Could you write out each of the records below exactly?

───

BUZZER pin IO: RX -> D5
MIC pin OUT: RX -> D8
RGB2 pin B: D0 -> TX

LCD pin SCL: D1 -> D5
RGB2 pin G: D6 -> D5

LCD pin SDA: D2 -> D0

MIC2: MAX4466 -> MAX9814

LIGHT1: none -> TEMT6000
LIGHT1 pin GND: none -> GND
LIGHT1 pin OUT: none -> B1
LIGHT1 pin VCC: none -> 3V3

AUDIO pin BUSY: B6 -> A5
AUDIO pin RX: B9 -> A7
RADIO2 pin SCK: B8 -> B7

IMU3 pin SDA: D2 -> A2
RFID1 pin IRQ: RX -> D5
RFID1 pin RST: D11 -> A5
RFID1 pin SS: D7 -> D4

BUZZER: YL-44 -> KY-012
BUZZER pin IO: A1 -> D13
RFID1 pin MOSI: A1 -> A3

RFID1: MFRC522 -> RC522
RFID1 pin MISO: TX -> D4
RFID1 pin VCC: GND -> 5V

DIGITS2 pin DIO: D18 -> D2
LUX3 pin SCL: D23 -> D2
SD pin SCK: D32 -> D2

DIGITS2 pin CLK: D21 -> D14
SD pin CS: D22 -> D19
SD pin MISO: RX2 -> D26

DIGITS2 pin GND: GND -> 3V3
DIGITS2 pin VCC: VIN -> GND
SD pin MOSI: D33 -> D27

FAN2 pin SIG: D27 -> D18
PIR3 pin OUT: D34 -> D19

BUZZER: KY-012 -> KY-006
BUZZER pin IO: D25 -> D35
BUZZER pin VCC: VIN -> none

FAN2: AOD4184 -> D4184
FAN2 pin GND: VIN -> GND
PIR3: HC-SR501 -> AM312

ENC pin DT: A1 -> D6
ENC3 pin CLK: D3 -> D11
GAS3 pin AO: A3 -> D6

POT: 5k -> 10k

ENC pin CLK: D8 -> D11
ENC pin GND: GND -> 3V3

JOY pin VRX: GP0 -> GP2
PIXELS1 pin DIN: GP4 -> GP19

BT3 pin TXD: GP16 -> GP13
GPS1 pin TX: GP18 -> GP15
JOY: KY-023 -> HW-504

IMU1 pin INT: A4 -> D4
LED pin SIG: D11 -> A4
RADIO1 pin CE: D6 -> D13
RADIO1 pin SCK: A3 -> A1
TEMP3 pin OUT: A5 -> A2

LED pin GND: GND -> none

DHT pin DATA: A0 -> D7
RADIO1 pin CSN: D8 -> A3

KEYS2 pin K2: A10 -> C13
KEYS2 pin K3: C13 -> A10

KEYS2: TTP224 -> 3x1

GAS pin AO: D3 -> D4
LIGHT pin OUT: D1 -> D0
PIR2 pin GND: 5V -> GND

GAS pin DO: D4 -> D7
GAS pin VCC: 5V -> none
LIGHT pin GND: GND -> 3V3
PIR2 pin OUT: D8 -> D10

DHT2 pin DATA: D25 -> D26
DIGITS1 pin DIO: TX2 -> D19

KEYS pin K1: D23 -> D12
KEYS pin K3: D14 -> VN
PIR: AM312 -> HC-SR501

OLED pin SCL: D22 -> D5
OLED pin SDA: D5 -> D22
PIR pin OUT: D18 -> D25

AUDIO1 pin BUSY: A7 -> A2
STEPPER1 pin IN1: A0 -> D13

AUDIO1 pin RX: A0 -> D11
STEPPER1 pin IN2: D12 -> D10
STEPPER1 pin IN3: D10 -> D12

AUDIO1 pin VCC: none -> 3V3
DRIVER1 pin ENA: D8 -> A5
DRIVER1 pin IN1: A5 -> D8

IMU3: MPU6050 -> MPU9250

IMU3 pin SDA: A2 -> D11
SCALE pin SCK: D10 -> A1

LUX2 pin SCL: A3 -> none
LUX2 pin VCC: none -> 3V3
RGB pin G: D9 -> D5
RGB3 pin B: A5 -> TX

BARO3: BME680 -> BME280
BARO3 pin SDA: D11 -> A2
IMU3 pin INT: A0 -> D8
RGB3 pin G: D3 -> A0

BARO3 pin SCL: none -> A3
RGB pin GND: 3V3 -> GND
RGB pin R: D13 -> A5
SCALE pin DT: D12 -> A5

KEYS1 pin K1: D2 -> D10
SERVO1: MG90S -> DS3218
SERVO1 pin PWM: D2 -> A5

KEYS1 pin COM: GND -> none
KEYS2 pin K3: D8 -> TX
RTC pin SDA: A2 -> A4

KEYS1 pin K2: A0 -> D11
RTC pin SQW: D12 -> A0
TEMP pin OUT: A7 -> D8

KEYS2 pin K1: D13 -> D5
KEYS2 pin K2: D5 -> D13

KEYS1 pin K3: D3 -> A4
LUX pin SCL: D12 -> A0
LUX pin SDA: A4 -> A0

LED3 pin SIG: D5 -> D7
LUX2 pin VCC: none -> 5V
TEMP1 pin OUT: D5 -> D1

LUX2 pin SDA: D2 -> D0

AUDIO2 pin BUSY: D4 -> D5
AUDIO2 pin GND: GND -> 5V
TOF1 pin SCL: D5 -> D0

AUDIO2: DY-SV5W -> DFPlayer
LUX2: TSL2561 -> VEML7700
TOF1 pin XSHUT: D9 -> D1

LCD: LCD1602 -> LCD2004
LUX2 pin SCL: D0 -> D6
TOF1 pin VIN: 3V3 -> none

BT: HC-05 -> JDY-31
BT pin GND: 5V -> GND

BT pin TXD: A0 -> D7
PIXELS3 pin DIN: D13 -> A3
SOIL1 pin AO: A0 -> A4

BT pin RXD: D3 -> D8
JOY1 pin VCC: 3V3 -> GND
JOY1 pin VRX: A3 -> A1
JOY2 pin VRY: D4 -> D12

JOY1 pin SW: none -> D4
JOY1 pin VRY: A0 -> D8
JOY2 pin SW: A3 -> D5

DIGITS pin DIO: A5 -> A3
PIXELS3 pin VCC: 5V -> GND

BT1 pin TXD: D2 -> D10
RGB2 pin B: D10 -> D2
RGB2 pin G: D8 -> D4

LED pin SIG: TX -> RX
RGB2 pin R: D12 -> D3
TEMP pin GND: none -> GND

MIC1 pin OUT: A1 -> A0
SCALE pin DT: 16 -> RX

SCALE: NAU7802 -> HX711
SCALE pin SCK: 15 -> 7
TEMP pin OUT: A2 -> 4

───

(ANSWER BOX):
BUZZER pin IO: RX -> D5
MIC pin OUT: RX -> D8
RGB2 pin B: D0 -> TX

LCD pin SCL: D1 -> D5
RGB2 pin G: D6 -> D5

LCD pin SDA: D2 -> D0

MIC2: MAX4466 -> MAX9814

LIGHT1: none -> TEMT6000
LIGHT1 pin GND: none -> GND
LIGHT1 pin OUT: none -> B1
LIGHT1 pin VCC: none -> 3V3

AUDIO pin BUSY: B6 -> A5
AUDIO pin RX: B9 -> A7
RADIO2 pin SCK: B8 -> B7

IMU3 pin SDA: D2 -> A2
RFID1 pin IRQ: RX -> D5
RFID1 pin RST: D11 -> A5
RFID1 pin SS: D7 -> D4

BUZZER: YL-44 -> KY-012
BUZZER pin IO: A1 -> D13
RFID1 pin MOSI: A1 -> A3

RFID1: MFRC522 -> RC522
RFID1 pin MISO: TX -> D4
RFID1 pin VCC: GND -> 5V

DIGITS2 pin DIO: D18 -> D2
LUX3 pin SCL: D23 -> D2
SD pin SCK: D32 -> D2

DIGITS2 pin CLK: D21 -> D14
SD pin CS: D22 -> D19
SD pin MISO: RX2 -> D26

DIGITS2 pin GND: GND -> 3V3
DIGITS2 pin VCC: VIN -> GND
SD pin MOSI: D33 -> D27

FAN2 pin SIG: D27 -> D18
PIR3 pin OUT: D34 -> D19

BUZZER: KY-012 -> KY-006
BUZZER pin IO: D25 -> D35
BUZZER pin VCC: VIN -> none

FAN2: AOD4184 -> D4184
FAN2 pin GND: VIN -> GND
PIR3: HC-SR501 -> AM312

ENC pin DT: A1 -> D6
ENC3 pin CLK: D3 -> D11
GAS3 pin AO: A3 -> D6

POT: 5k -> 10k

ENC pin CLK: D8 -> D11
ENC pin GND: GND -> 3V3

JOY pin VRX: GP0 -> GP2
PIXELS1 pin DIN: GP4 -> GP19

BT3 pin TXD: GP16 -> GP13
GPS1 pin TX: GP18 -> GP15
JOY: KY-023 -> HW-504

IMU1 pin INT: A4 -> D4
LED pin SIG: D11 -> A4
RADIO1 pin CE: D6 -> D13
RADIO1 pin SCK: A3 -> A1
TEMP3 pin OUT: A5 -> A2

LED pin GND: GND -> none

DHT pin DATA: A0 -> D7
RADIO1 pin CSN: D8 -> A3

KEYS2 pin K2: A10 -> C13
KEYS2 pin K3: C13 -> A10

KEYS2: TTP224 -> 3x1

GAS pin AO: D3 -> D4
LIGHT pin OUT: D1 -> D0
PIR2 pin GND: 5V -> GND

GAS pin DO: D4 -> D7
GAS pin VCC: 5V -> none
LIGHT pin GND: GND -> 3V3
PIR2 pin OUT: D8 -> D10

DHT2 pin DATA: D25 -> D26
DIGITS1 pin DIO: TX2 -> D19

KEYS pin K1: D23 -> D12
KEYS pin K3: D14 -> VN
PIR: AM312 -> HC-SR501

OLED pin SCL: D22 -> D5
OLED pin SDA: D5 -> D22
PIR pin OUT: D18 -> D25

AUDIO1 pin BUSY: A7 -> A2
STEPPER1 pin IN1: A0 -> D13

AUDIO1 pin RX: A0 -> D11
STEPPER1 pin IN2: D12 -> D10
STEPPER1 pin IN3: D10 -> D12

AUDIO1 pin VCC: none -> 3V3
DRIVER1 pin ENA: D8 -> A5
DRIVER1 pin IN1: A5 -> D8

IMU3: MPU6050 -> MPU9250

IMU3 pin SDA: A2 -> D11
SCALE pin SCK: D10 -> A1

LUX2 pin SCL: A3 -> none
LUX2 pin VCC: none -> 3V3
RGB pin G: D9 -> D5
RGB3 pin B: A5 -> TX

BARO3: BME680 -> BME280
BARO3 pin SDA: D11 -> A2
IMU3 pin INT: A0 -> D8
RGB3 pin G: D3 -> A0

BARO3 pin SCL: none -> A3
RGB pin GND: 3V3 -> GND
RGB pin R: D13 -> A5
SCALE pin DT: D12 -> A5

KEYS1 pin K1: D2 -> D10
SERVO1: MG90S -> DS3218
SERVO1 pin PWM: D2 -> A5

KEYS1 pin COM: GND -> none
KEYS2 pin K3: D8 -> TX
RTC pin SDA: A2 -> A4

KEYS1 pin K2: A0 -> D11
RTC pin SQW: D12 -> A0
TEMP pin OUT: A7 -> D8

KEYS2 pin K1: D13 -> D5
KEYS2 pin K2: D5 -> D13

KEYS1 pin K3: D3 -> A4
LUX pin SCL: D12 -> A0
LUX pin SDA: A4 -> A0

LED3 pin SIG: D5 -> D7
LUX2 pin VCC: none -> 5V
TEMP1 pin OUT: D5 -> D1

LUX2 pin SDA: D2 -> D0

AUDIO2 pin BUSY: D4 -> D5
AUDIO2 pin GND: GND -> 5V
TOF1 pin SCL: D5 -> D0

AUDIO2: DY-SV5W -> DFPlayer
LUX2: TSL2561 -> VEML7700
TOF1 pin XSHUT: D9 -> D1

LCD: LCD1602 -> LCD2004
LUX2 pin SCL: D0 -> D6
TOF1 pin VIN: 3V3 -> none

BT: HC-05 -> JDY-31
BT pin GND: 5V -> GND

BT pin TXD: A0 -> D7
PIXELS3 pin DIN: D13 -> A3
SOIL1 pin AO: A0 -> A4

BT pin RXD: D3 -> D8
JOY1 pin VCC: 3V3 -> GND
JOY1 pin VRX: A3 -> A1
JOY2 pin VRY: D4 -> D12

JOY1 pin SW: none -> D4
JOY1 pin VRY: A0 -> D8
JOY2 pin SW: A3 -> D5

DIGITS pin DIO: A5 -> A3
PIXELS3 pin VCC: 5V -> GND

BT1 pin TXD: D2 -> D10
RGB2 pin B: D10 -> D2
RGB2 pin G: D8 -> D4

LED pin SIG: TX -> RX
RGB2 pin R: D12 -> D3
TEMP pin GND: none -> GND

MIC1 pin OUT: A1 -> A0
SCALE pin DT: 16 -> RX

SCALE: NAU7802 -> HX711
SCALE pin SCK: 15 -> 7
TEMP pin OUT: A2 -> 4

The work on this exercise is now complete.